>>>>
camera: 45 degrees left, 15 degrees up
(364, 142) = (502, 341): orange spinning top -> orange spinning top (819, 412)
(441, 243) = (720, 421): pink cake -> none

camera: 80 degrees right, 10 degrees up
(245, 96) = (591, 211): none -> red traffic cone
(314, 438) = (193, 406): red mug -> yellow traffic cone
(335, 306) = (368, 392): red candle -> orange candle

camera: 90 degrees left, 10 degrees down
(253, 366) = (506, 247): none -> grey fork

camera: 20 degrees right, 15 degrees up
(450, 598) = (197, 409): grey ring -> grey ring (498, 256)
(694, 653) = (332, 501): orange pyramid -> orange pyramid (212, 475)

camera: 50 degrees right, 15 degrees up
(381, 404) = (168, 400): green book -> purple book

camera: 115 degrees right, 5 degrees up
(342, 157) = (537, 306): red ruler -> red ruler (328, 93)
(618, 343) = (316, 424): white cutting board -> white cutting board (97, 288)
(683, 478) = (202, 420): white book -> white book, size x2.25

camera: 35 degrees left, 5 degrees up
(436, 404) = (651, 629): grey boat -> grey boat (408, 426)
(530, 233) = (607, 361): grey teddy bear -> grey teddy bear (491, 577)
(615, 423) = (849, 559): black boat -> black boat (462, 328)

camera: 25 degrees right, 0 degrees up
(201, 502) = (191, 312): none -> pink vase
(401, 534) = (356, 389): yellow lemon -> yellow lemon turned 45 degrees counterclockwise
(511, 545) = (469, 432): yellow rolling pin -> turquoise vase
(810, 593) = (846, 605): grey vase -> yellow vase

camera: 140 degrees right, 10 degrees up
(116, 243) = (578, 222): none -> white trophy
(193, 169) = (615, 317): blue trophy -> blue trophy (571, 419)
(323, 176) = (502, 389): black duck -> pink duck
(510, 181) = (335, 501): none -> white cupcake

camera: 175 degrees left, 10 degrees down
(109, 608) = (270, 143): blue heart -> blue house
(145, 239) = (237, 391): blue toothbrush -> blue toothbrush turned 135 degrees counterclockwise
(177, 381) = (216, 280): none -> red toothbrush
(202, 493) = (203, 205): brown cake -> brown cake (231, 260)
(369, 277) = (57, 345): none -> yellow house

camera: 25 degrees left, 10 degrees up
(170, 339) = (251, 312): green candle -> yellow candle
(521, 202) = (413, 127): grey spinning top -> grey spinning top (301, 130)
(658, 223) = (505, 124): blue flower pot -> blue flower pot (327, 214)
<<<<
--- EXERCISE ---
Once you find the line containing "(810, 593) = (846, 605): grey", copy it and every line after it through the end of the records, exactly and nothing else.

--- SOLUTION BELOW ---
(810, 593) = (846, 605): grey vase -> yellow vase

camera: 140 degrees right, 10 degrees up
(116, 243) = (578, 222): none -> white trophy
(193, 169) = (615, 317): blue trophy -> blue trophy (571, 419)
(323, 176) = (502, 389): black duck -> pink duck
(510, 181) = (335, 501): none -> white cupcake

camera: 175 degrees left, 10 degrees down
(109, 608) = (270, 143): blue heart -> blue house
(145, 239) = (237, 391): blue toothbrush -> blue toothbrush turned 135 degrees counterclockwise
(177, 381) = (216, 280): none -> red toothbrush
(202, 493) = (203, 205): brown cake -> brown cake (231, 260)
(369, 277) = (57, 345): none -> yellow house

camera: 25 degrees left, 10 degrees up
(170, 339) = (251, 312): green candle -> yellow candle
(521, 202) = (413, 127): grey spinning top -> grey spinning top (301, 130)
(658, 223) = (505, 124): blue flower pot -> blue flower pot (327, 214)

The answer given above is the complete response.